### Exercise description
Please return the full listing exactly as written, with the images removed.
[Data excerpt — start]
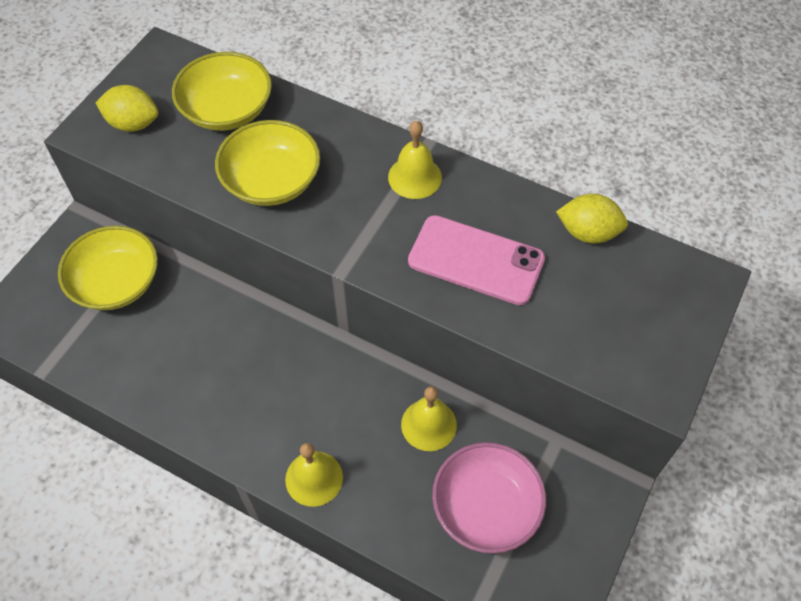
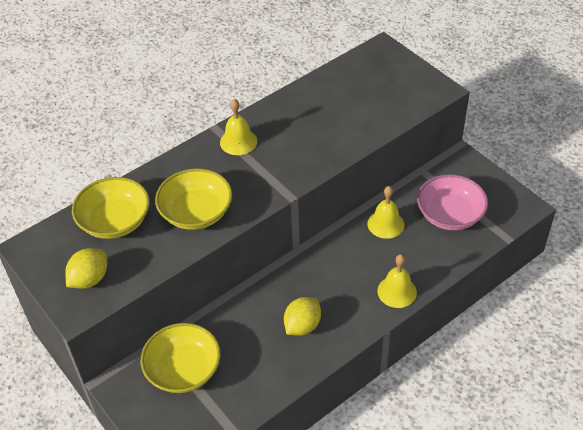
camera: 65 degrees left, 10 degrees down
(476, 260) = (317, 133): pink phone -> none
(588, 232) = (325, 81): yellow lemon -> yellow lemon (302, 326)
[Data excerpt — finish]
### Task result
camera: 65 degrees left, 10 degrees down
(476, 260) = (317, 133): pink phone -> none
(588, 232) = (325, 81): yellow lemon -> yellow lemon (302, 326)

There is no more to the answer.